- Assigned task:
Filtering the records below, copy only those lines that include the word "dumbbell".

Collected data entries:
'''

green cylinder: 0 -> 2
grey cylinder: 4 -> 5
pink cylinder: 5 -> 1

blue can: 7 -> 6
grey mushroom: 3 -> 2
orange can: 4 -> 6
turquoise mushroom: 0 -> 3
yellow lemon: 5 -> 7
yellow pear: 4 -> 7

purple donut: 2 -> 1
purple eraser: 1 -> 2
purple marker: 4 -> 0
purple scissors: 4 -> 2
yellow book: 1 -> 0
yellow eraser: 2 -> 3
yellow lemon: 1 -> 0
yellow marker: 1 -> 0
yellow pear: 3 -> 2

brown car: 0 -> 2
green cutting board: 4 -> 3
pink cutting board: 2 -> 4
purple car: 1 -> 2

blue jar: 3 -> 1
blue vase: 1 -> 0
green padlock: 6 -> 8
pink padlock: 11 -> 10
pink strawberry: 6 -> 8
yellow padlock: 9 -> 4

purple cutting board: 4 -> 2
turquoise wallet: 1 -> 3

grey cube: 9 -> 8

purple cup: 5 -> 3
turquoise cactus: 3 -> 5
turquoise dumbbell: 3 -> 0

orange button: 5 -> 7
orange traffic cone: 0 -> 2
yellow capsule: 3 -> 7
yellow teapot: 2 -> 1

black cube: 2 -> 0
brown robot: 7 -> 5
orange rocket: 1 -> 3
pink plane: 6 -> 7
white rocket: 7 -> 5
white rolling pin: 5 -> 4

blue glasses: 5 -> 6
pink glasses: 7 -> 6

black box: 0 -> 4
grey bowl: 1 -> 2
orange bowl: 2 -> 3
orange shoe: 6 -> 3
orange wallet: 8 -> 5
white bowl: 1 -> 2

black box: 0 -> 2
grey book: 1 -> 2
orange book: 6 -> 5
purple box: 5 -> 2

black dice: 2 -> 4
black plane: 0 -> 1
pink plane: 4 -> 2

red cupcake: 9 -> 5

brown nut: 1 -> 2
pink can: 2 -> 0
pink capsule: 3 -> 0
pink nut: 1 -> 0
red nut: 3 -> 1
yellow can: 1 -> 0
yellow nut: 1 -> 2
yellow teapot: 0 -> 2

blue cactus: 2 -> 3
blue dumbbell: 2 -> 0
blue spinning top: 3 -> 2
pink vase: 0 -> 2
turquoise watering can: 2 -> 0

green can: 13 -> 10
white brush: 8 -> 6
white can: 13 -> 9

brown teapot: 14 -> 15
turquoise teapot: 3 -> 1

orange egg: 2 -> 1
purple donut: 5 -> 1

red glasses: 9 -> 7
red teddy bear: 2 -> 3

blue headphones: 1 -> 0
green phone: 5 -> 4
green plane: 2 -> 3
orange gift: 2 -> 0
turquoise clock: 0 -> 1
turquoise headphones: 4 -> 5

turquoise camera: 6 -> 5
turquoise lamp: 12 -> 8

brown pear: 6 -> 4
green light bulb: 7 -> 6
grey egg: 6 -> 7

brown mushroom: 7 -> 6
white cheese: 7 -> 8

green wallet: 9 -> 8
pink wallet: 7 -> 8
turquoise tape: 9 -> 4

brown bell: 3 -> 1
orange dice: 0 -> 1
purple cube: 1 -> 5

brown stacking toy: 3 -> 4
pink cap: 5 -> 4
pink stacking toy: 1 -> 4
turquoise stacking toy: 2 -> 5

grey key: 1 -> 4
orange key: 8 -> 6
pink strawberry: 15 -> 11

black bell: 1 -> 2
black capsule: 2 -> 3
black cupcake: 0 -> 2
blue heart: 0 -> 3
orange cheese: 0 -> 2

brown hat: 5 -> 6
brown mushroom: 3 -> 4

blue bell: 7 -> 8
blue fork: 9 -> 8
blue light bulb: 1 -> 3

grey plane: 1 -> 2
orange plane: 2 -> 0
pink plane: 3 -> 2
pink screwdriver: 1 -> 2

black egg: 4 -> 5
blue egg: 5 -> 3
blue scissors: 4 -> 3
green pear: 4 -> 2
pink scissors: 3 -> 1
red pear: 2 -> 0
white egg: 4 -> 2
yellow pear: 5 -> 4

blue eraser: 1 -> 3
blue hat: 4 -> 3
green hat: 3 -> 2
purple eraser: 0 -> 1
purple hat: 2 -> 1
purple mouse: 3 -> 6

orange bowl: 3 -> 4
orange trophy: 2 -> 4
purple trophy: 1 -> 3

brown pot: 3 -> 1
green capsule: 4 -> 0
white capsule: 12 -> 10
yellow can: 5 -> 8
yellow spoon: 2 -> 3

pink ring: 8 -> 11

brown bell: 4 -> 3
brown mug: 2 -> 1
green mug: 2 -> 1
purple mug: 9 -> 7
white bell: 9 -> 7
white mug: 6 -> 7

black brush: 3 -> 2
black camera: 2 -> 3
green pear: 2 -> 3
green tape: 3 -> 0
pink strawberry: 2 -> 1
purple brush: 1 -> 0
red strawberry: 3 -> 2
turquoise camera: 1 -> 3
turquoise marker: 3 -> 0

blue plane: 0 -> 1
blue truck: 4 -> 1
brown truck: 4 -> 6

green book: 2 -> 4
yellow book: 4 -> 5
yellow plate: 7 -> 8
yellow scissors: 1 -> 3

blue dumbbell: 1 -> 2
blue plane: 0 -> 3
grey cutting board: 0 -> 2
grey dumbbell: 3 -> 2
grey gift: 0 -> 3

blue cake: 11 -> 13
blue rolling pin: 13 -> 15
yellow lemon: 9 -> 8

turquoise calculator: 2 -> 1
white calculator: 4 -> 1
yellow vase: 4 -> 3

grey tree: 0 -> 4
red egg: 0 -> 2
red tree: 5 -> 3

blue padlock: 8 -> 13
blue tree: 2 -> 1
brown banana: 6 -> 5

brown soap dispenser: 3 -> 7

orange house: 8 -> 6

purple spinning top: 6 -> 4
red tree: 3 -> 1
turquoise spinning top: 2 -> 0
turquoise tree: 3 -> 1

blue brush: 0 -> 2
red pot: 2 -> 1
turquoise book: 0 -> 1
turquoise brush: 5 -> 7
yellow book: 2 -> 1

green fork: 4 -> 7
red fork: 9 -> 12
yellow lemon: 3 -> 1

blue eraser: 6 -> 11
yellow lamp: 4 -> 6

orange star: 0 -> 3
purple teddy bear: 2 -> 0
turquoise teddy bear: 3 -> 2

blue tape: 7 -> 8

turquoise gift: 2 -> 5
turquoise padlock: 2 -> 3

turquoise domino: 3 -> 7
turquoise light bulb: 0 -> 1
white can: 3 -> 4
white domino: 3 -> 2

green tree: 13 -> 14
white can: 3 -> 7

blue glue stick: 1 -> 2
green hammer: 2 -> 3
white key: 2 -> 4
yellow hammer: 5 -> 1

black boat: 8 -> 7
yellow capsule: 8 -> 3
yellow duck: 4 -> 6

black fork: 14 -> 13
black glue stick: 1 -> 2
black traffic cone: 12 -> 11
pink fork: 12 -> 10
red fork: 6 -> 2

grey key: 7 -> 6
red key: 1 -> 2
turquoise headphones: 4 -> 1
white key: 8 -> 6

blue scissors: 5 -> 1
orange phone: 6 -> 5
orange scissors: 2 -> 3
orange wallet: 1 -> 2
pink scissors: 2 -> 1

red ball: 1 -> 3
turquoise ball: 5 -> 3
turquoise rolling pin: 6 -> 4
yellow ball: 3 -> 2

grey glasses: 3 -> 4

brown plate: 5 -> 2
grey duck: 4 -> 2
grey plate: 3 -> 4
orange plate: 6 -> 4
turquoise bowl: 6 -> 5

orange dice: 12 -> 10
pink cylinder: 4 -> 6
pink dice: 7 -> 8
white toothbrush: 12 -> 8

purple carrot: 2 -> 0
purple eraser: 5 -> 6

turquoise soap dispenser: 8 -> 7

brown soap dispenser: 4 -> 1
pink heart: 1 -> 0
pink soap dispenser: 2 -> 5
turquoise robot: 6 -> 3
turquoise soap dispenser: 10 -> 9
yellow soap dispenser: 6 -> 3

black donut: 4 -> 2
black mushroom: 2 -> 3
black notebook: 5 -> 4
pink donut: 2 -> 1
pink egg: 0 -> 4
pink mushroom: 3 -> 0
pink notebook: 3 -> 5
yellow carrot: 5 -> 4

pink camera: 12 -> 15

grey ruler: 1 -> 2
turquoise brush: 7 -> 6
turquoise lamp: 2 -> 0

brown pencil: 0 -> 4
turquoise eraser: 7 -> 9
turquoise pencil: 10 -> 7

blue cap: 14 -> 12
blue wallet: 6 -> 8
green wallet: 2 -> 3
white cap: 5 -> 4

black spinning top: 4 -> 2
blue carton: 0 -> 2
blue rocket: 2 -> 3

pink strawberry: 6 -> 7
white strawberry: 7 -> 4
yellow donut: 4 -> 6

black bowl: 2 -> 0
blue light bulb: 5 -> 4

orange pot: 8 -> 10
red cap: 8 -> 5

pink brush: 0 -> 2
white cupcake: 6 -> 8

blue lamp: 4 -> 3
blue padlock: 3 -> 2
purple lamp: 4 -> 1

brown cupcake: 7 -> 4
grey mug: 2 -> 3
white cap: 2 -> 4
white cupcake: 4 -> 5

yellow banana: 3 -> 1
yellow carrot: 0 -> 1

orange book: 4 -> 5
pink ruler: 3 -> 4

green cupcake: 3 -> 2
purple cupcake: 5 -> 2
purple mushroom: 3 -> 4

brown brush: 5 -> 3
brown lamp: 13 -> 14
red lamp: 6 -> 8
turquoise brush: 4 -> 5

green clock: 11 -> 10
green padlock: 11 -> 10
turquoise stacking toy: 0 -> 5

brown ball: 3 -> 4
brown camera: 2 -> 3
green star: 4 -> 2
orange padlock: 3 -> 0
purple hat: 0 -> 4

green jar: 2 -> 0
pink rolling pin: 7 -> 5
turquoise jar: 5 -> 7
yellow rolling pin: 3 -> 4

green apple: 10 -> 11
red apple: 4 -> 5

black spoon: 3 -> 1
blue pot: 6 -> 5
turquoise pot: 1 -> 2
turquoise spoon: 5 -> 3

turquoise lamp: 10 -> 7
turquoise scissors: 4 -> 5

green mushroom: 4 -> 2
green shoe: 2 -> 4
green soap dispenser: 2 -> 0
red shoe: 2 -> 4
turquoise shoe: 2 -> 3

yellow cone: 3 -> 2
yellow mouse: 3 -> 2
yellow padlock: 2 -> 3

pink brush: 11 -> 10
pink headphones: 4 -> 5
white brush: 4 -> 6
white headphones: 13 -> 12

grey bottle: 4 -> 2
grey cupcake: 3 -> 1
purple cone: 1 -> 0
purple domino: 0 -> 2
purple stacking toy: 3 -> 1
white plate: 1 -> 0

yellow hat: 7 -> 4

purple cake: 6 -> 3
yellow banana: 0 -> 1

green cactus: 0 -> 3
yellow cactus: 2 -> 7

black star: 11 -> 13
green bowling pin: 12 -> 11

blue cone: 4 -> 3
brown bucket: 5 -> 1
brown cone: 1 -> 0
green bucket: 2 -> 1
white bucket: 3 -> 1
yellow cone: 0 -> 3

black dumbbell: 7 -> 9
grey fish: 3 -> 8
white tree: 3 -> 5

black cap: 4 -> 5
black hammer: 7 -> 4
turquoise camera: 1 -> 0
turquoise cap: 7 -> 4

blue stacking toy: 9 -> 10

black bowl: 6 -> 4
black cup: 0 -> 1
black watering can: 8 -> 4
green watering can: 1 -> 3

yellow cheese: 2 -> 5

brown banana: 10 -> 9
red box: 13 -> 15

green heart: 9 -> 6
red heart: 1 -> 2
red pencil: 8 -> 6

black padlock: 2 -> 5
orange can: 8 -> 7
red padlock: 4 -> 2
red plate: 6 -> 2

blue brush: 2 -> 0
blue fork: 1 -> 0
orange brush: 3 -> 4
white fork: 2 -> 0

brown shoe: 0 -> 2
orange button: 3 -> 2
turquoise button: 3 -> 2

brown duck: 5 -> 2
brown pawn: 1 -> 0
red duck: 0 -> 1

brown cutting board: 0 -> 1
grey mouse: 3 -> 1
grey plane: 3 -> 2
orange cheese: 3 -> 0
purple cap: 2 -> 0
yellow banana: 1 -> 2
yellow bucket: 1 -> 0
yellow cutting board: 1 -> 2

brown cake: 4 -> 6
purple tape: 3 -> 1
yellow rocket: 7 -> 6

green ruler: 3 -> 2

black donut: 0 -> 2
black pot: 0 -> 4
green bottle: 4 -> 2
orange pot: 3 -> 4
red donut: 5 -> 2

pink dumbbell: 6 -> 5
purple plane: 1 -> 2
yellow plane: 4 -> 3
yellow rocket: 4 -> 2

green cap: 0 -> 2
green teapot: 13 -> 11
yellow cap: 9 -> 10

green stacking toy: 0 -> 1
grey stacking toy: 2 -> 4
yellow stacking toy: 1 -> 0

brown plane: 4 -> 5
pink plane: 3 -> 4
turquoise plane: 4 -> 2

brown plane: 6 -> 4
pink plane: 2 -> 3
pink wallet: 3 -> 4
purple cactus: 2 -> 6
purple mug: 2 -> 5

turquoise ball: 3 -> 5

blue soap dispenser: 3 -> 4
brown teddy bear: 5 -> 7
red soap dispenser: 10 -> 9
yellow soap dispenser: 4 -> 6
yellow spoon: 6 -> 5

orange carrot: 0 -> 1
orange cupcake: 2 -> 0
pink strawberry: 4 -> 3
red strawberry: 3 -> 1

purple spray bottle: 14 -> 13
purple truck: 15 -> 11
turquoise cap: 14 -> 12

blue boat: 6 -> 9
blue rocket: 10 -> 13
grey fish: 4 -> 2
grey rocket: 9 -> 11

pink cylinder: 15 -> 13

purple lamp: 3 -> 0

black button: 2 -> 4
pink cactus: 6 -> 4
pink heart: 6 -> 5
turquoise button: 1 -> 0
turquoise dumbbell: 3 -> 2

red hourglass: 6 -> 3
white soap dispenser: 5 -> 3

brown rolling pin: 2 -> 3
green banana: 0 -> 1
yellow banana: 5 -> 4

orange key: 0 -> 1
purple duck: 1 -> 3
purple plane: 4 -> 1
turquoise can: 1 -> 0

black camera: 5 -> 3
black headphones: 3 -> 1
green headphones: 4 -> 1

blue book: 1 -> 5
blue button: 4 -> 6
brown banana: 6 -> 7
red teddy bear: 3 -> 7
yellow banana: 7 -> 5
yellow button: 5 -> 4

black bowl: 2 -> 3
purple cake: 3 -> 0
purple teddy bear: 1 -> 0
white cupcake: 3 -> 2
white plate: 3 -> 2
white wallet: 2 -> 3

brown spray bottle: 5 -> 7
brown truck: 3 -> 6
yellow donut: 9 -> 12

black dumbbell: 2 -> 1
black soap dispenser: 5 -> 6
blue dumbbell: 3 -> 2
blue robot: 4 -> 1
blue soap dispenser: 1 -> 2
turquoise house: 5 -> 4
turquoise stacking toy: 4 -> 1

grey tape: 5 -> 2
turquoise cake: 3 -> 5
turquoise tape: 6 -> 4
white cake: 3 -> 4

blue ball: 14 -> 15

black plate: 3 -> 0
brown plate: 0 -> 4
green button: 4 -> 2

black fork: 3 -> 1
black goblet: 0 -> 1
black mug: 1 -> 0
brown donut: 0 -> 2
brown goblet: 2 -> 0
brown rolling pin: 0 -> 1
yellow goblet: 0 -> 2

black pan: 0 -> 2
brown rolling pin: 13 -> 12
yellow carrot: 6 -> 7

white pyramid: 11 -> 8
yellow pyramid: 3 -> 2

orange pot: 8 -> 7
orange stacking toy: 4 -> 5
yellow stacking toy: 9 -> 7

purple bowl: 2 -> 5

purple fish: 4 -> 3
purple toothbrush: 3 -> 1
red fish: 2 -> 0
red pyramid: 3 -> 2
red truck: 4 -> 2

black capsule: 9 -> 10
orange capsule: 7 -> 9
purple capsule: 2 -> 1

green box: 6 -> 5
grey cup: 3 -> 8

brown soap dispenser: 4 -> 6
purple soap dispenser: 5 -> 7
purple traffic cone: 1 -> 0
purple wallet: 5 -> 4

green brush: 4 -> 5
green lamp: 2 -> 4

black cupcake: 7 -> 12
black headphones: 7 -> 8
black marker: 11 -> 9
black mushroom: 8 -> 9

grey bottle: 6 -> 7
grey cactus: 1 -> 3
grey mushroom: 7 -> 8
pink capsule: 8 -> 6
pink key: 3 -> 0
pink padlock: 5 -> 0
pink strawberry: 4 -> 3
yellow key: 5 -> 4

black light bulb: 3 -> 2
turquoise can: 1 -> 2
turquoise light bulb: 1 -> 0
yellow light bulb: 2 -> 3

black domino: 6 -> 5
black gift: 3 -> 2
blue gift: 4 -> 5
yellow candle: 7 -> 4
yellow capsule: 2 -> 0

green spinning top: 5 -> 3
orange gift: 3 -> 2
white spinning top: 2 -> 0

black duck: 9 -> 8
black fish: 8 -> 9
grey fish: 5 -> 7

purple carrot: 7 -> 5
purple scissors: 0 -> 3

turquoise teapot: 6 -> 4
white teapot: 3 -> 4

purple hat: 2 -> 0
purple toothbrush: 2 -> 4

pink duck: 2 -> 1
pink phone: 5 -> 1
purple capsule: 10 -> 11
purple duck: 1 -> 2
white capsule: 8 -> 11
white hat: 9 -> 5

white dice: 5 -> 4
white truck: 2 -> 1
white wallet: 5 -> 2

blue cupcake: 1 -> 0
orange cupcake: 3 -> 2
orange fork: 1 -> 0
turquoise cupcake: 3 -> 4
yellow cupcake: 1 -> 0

'''

- Answer section:
turquoise dumbbell: 3 -> 0
blue dumbbell: 2 -> 0
blue dumbbell: 1 -> 2
grey dumbbell: 3 -> 2
black dumbbell: 7 -> 9
pink dumbbell: 6 -> 5
turquoise dumbbell: 3 -> 2
black dumbbell: 2 -> 1
blue dumbbell: 3 -> 2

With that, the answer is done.